Object tracking records:
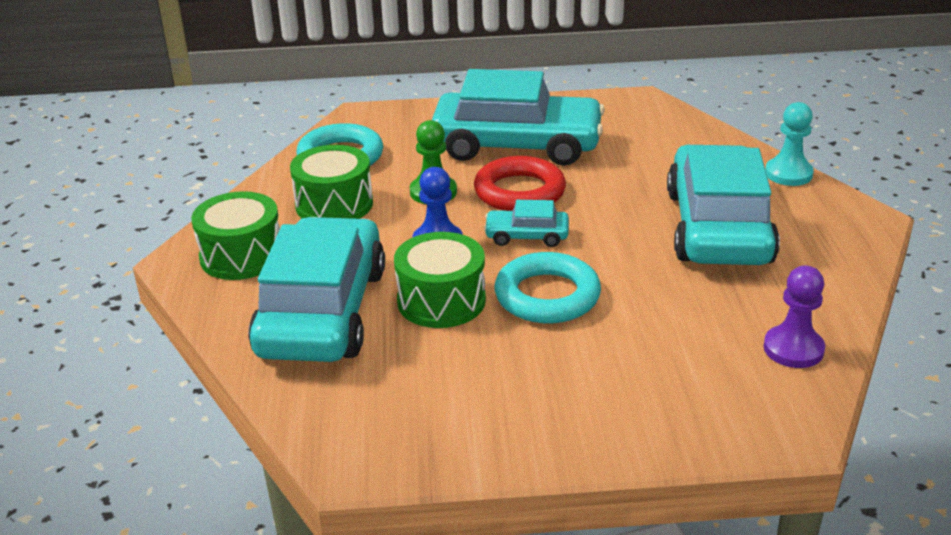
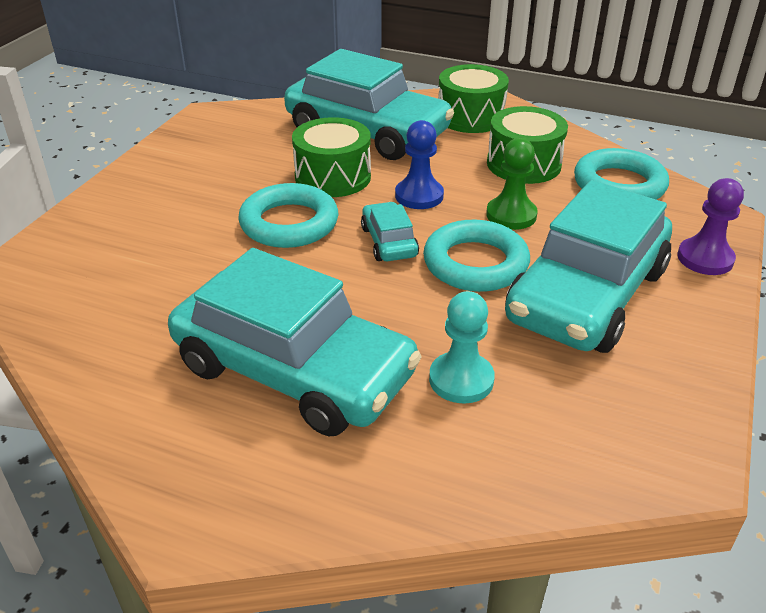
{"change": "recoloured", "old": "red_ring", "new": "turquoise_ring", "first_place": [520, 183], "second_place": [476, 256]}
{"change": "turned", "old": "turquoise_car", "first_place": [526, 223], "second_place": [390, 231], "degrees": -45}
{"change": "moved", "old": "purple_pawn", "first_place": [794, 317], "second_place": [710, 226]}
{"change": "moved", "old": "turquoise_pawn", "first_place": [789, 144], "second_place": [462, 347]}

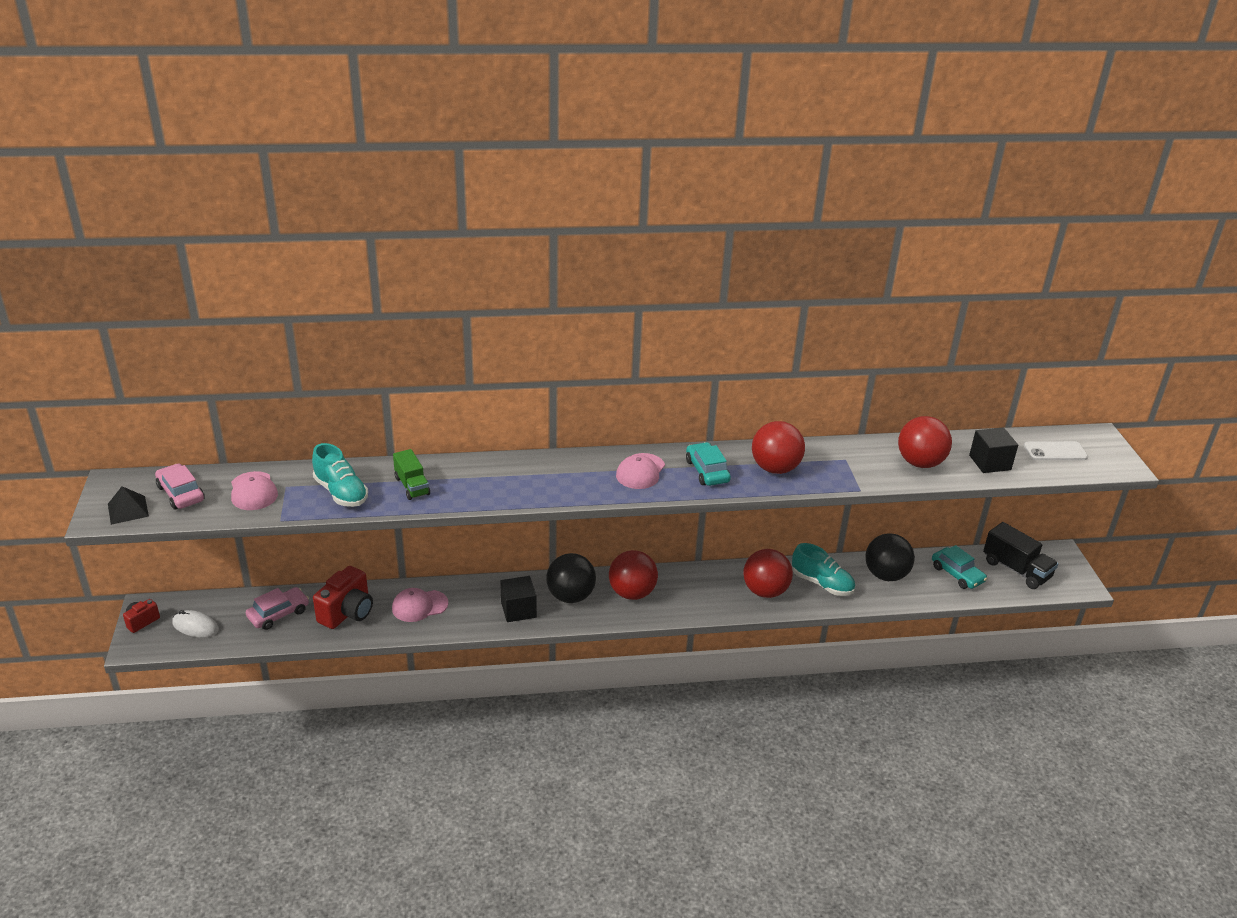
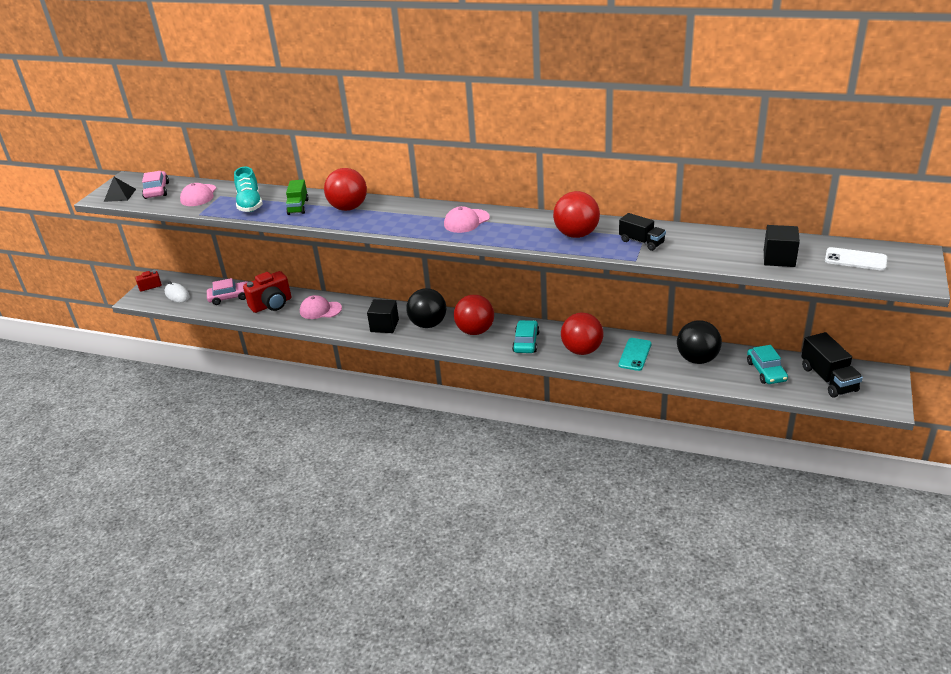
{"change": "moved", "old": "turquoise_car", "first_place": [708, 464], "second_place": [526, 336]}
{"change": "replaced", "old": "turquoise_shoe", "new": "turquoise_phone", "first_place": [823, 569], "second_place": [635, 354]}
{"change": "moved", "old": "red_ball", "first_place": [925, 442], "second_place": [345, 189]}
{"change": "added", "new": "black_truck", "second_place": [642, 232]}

PROBLEM DETAILS: In the answer, the entries should be restated verbatim, with all pictures omitted.

YOUR SOLUTION:
{"change": "recoloured", "old": "red_ring", "new": "turquoise_ring", "first_place": [520, 183], "second_place": [476, 256]}
{"change": "turned", "old": "turquoise_car", "first_place": [526, 223], "second_place": [390, 231], "degrees": -45}
{"change": "moved", "old": "purple_pawn", "first_place": [794, 317], "second_place": [710, 226]}
{"change": "moved", "old": "turquoise_pawn", "first_place": [789, 144], "second_place": [462, 347]}

{"change": "moved", "old": "turquoise_car", "first_place": [708, 464], "second_place": [526, 336]}
{"change": "replaced", "old": "turquoise_shoe", "new": "turquoise_phone", "first_place": [823, 569], "second_place": [635, 354]}
{"change": "moved", "old": "red_ball", "first_place": [925, 442], "second_place": [345, 189]}
{"change": "added", "new": "black_truck", "second_place": [642, 232]}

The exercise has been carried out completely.